*How to complete this task*
Exact copies of the lines below are the goal; any images in them are dropped.

*Given data*
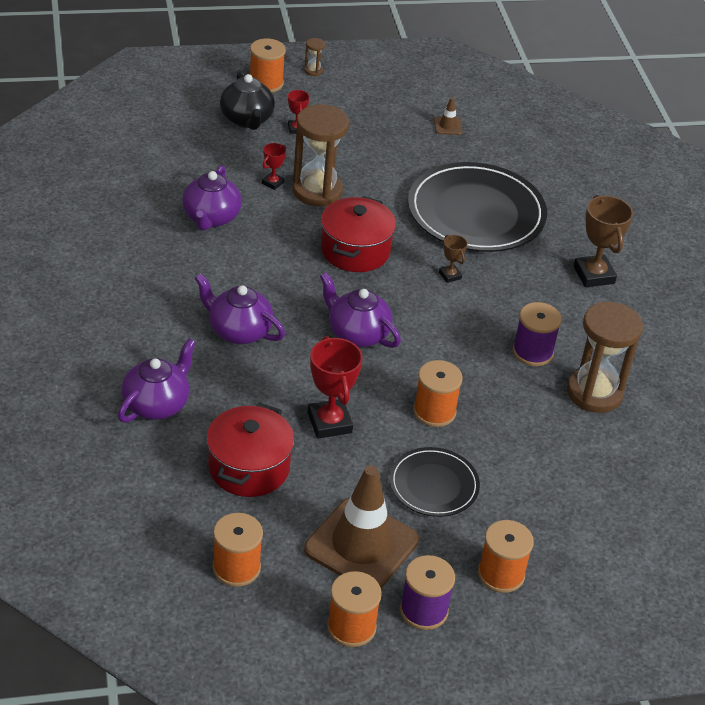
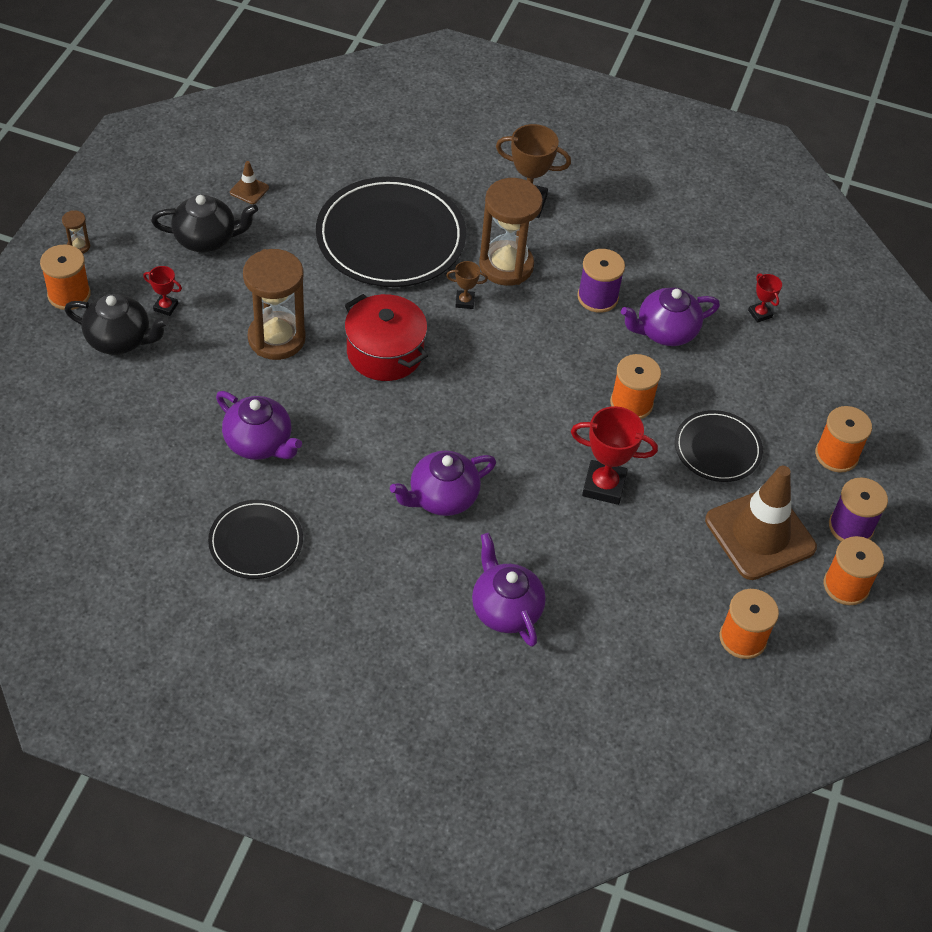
camera: 60 degrees left, 10 degrees up
(119, 249) = (256, 542): none -> black plate
(249, 467) = (627, 573): red pot -> none
(272, 183) = (239, 367): red trophy -> red trophy (760, 314)
(357, 334) = (501, 408): purple teapot -> purple teapot (665, 331)
(379, 124) = (206, 239): none -> black teapot
(594, 393) = (669, 284): brown hourglass -> brown hourglass (506, 266)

*Task result*
camera: 60 degrees left, 10 degrees up
(119, 249) = (256, 542): none -> black plate
(249, 467) = (627, 573): red pot -> none
(272, 183) = (239, 367): red trophy -> red trophy (760, 314)
(357, 334) = (501, 408): purple teapot -> purple teapot (665, 331)
(379, 124) = (206, 239): none -> black teapot
(594, 393) = (669, 284): brown hourglass -> brown hourglass (506, 266)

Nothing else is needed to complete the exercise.